**Work item**
Reproduce the records word for word, with nothing left out.

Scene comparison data
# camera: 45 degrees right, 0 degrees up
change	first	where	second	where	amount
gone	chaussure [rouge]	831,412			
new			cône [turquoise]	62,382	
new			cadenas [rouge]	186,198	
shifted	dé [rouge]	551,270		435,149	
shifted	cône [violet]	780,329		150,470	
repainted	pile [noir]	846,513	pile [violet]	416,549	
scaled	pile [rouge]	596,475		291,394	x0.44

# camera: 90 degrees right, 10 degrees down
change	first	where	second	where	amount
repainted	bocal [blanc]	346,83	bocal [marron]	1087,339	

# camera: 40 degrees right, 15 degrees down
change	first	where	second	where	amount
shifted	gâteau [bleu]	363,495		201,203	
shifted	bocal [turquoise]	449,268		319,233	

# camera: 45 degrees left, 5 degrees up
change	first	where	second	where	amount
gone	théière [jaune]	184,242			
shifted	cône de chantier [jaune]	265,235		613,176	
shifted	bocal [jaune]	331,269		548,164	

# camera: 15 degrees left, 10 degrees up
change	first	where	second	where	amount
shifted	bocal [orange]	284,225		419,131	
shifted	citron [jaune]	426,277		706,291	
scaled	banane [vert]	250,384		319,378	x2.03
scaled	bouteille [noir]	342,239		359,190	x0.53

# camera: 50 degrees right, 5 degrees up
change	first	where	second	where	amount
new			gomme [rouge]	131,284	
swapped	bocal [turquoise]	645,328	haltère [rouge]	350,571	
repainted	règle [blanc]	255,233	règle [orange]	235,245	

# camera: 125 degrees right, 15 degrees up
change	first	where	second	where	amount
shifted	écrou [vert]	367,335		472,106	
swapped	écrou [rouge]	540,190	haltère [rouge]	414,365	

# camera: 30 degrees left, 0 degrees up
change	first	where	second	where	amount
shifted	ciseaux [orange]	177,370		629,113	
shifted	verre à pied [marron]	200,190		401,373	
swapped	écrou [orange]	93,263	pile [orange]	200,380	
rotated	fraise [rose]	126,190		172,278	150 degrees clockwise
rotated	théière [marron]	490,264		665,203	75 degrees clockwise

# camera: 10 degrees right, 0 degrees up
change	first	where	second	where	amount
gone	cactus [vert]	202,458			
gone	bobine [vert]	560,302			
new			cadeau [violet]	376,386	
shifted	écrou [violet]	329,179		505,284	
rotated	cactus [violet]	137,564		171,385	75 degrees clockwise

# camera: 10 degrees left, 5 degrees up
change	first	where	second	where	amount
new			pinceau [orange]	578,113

**Response for this exercise**
# camera: 45 degrees right, 0 degrees up
change	first	where	second	where	amount
gone	chaussure [rouge]	831,412			
new			cône [turquoise]	62,382	
new			cadenas [rouge]	186,198	
shifted	dé [rouge]	551,270		435,149	
shifted	cône [violet]	780,329		150,470	
repainted	pile [noir]	846,513	pile [violet]	416,549	
scaled	pile [rouge]	596,475		291,394	x0.44

# camera: 90 degrees right, 10 degrees down
change	first	where	second	where	amount
repainted	bocal [blanc]	346,83	bocal [marron]	1087,339	

# camera: 40 degrees right, 15 degrees down
change	first	where	second	where	amount
shifted	gâteau [bleu]	363,495		201,203	
shifted	bocal [turquoise]	449,268		319,233	

# camera: 45 degrees left, 5 degrees up
change	first	where	second	where	amount
gone	théière [jaune]	184,242			
shifted	cône de chantier [jaune]	265,235		613,176	
shifted	bocal [jaune]	331,269		548,164	

# camera: 15 degrees left, 10 degrees up
change	first	where	second	where	amount
shifted	bocal [orange]	284,225		419,131	
shifted	citron [jaune]	426,277		706,291	
scaled	banane [vert]	250,384		319,378	x2.03
scaled	bouteille [noir]	342,239		359,190	x0.53

# camera: 50 degrees right, 5 degrees up
change	first	where	second	where	amount
new			gomme [rouge]	131,284	
swapped	bocal [turquoise]	645,328	haltère [rouge]	350,571	
repainted	règle [blanc]	255,233	règle [orange]	235,245	

# camera: 125 degrees right, 15 degrees up
change	first	where	second	where	amount
shifted	écrou [vert]	367,335		472,106	
swapped	écrou [rouge]	540,190	haltère [rouge]	414,365	

# camera: 30 degrees left, 0 degrees up
change	first	where	second	where	amount
shifted	ciseaux [orange]	177,370		629,113	
shifted	verre à pied [marron]	200,190		401,373	
swapped	écrou [orange]	93,263	pile [orange]	200,380	
rotated	fraise [rose]	126,190		172,278	150 degrees clockwise
rotated	théière [marron]	490,264		665,203	75 degrees clockwise

# camera: 10 degrees right, 0 degrees up
change	first	where	second	where	amount
gone	cactus [vert]	202,458			
gone	bobine [vert]	560,302			
new			cadeau [violet]	376,386	
shifted	écrou [violet]	329,179		505,284	
rotated	cactus [violet]	137,564		171,385	75 degrees clockwise

# camera: 10 degrees left, 5 degrees up
change	first	where	second	where	amount
new			pinceau [orange]	578,113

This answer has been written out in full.